* [WORK TO COMPLETE]: Copy every line of the records that includes the word "none".

[Dataset entries]
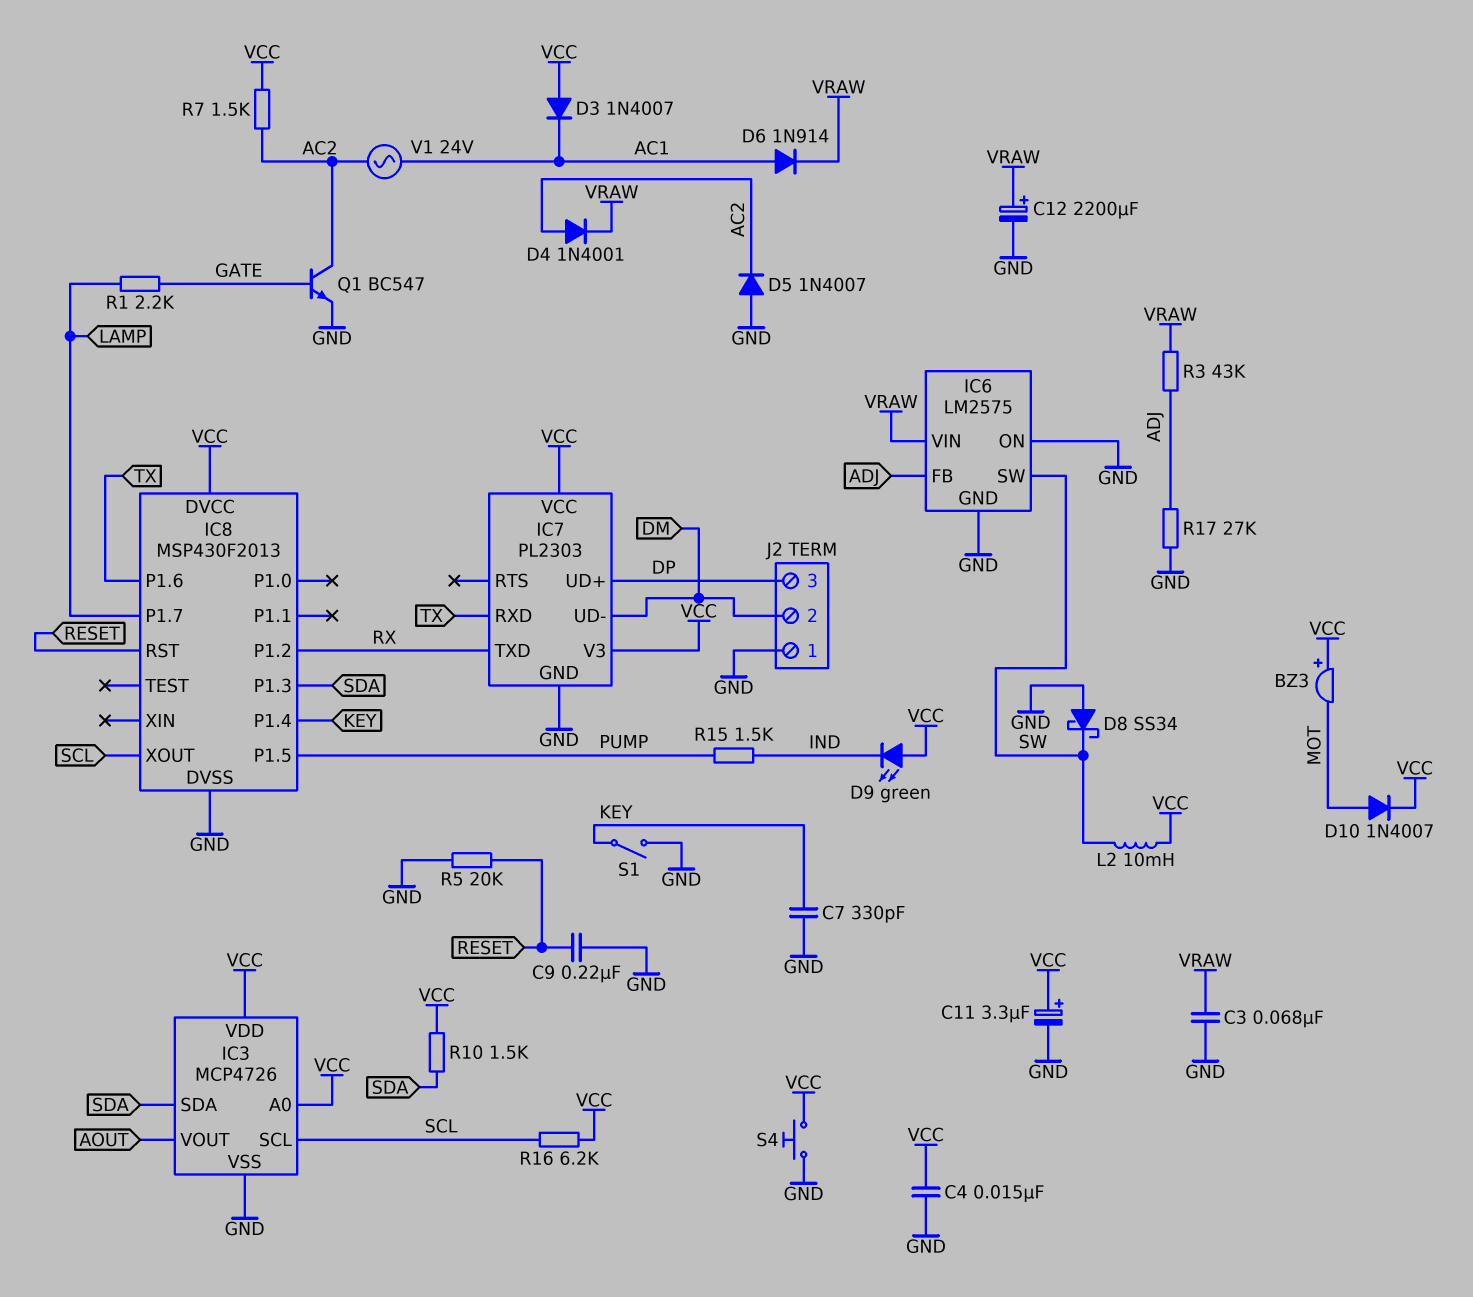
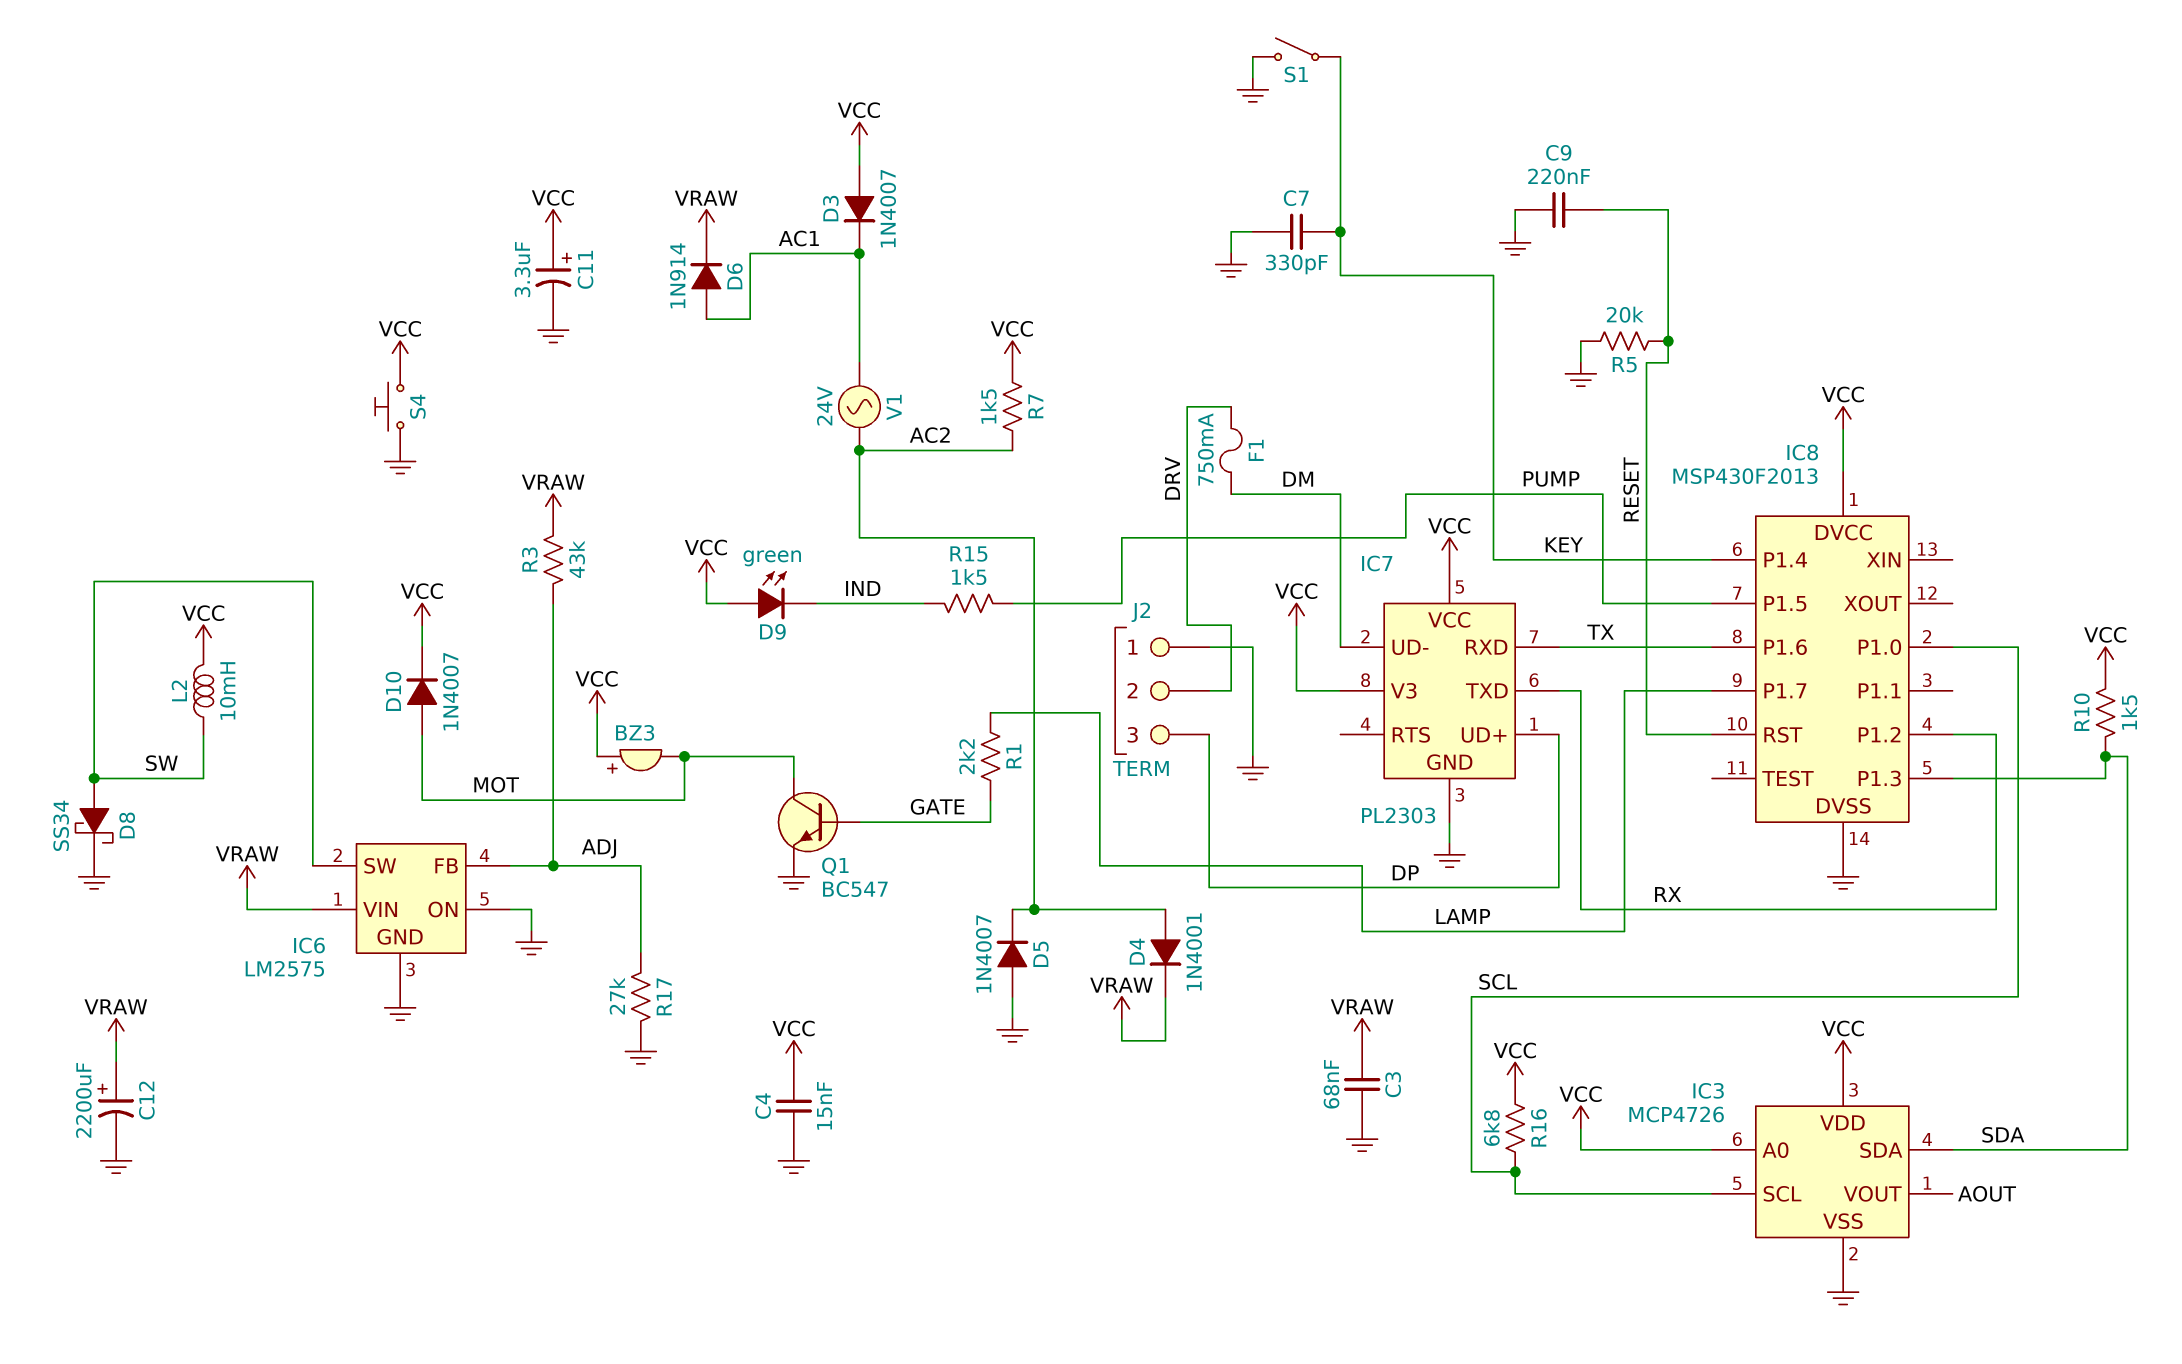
D8: schottky SS34 (A GND, K SW) -> schottky SS34 (A SW, K GND)
F1: none -> 750mA (DM, DRV)
IC8 pin P1.0: none -> SCL
IC8 pin XOUT: SCL -> none
J2 pin 2: DM -> DRV
Q1: NPN BC547 (B GATE, C AC2, E GND) -> NPN BC547 (B GATE, C MOT, E GND)
R16: 6.2k (SCL, VCC) -> 6.8k (SCL, VCC)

* [RESULT OF THE TASK]:
F1: none -> 750mA (DM, DRV)
IC8 pin P1.0: none -> SCL
IC8 pin XOUT: SCL -> none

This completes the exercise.